Return every line below exactly, leaving nothing out.

Top of DATASET RECORDS

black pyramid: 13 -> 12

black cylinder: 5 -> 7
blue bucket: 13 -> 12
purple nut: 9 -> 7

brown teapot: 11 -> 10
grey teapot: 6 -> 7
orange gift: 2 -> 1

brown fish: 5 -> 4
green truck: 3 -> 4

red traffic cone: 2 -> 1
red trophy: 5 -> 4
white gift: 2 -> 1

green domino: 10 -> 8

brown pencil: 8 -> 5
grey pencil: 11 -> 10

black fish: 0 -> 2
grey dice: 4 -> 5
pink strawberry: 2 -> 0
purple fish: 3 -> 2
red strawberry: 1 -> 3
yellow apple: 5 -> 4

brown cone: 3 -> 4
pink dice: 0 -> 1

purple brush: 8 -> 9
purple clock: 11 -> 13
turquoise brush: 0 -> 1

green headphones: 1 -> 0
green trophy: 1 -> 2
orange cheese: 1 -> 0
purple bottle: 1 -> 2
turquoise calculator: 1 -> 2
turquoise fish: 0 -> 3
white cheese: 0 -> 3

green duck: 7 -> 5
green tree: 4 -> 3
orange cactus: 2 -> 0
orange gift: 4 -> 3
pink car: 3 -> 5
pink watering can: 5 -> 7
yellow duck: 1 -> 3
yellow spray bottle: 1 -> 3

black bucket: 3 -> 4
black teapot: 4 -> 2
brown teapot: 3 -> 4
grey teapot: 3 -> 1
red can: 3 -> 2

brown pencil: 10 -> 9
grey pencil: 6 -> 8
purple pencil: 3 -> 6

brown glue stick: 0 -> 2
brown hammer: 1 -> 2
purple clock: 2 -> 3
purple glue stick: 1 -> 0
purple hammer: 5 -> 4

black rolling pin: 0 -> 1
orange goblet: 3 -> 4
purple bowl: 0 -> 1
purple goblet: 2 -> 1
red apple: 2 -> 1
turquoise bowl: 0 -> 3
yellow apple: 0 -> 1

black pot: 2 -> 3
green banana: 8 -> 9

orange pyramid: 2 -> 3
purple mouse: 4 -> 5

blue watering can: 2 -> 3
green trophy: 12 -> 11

Bottom of DATASET RECORDS

### SOLUTION TO THIS TASK
black pyramid: 13 -> 12

black cylinder: 5 -> 7
blue bucket: 13 -> 12
purple nut: 9 -> 7

brown teapot: 11 -> 10
grey teapot: 6 -> 7
orange gift: 2 -> 1

brown fish: 5 -> 4
green truck: 3 -> 4

red traffic cone: 2 -> 1
red trophy: 5 -> 4
white gift: 2 -> 1

green domino: 10 -> 8

brown pencil: 8 -> 5
grey pencil: 11 -> 10

black fish: 0 -> 2
grey dice: 4 -> 5
pink strawberry: 2 -> 0
purple fish: 3 -> 2
red strawberry: 1 -> 3
yellow apple: 5 -> 4

brown cone: 3 -> 4
pink dice: 0 -> 1

purple brush: 8 -> 9
purple clock: 11 -> 13
turquoise brush: 0 -> 1

green headphones: 1 -> 0
green trophy: 1 -> 2
orange cheese: 1 -> 0
purple bottle: 1 -> 2
turquoise calculator: 1 -> 2
turquoise fish: 0 -> 3
white cheese: 0 -> 3

green duck: 7 -> 5
green tree: 4 -> 3
orange cactus: 2 -> 0
orange gift: 4 -> 3
pink car: 3 -> 5
pink watering can: 5 -> 7
yellow duck: 1 -> 3
yellow spray bottle: 1 -> 3

black bucket: 3 -> 4
black teapot: 4 -> 2
brown teapot: 3 -> 4
grey teapot: 3 -> 1
red can: 3 -> 2

brown pencil: 10 -> 9
grey pencil: 6 -> 8
purple pencil: 3 -> 6

brown glue stick: 0 -> 2
brown hammer: 1 -> 2
purple clock: 2 -> 3
purple glue stick: 1 -> 0
purple hammer: 5 -> 4

black rolling pin: 0 -> 1
orange goblet: 3 -> 4
purple bowl: 0 -> 1
purple goblet: 2 -> 1
red apple: 2 -> 1
turquoise bowl: 0 -> 3
yellow apple: 0 -> 1

black pot: 2 -> 3
green banana: 8 -> 9

orange pyramid: 2 -> 3
purple mouse: 4 -> 5

blue watering can: 2 -> 3
green trophy: 12 -> 11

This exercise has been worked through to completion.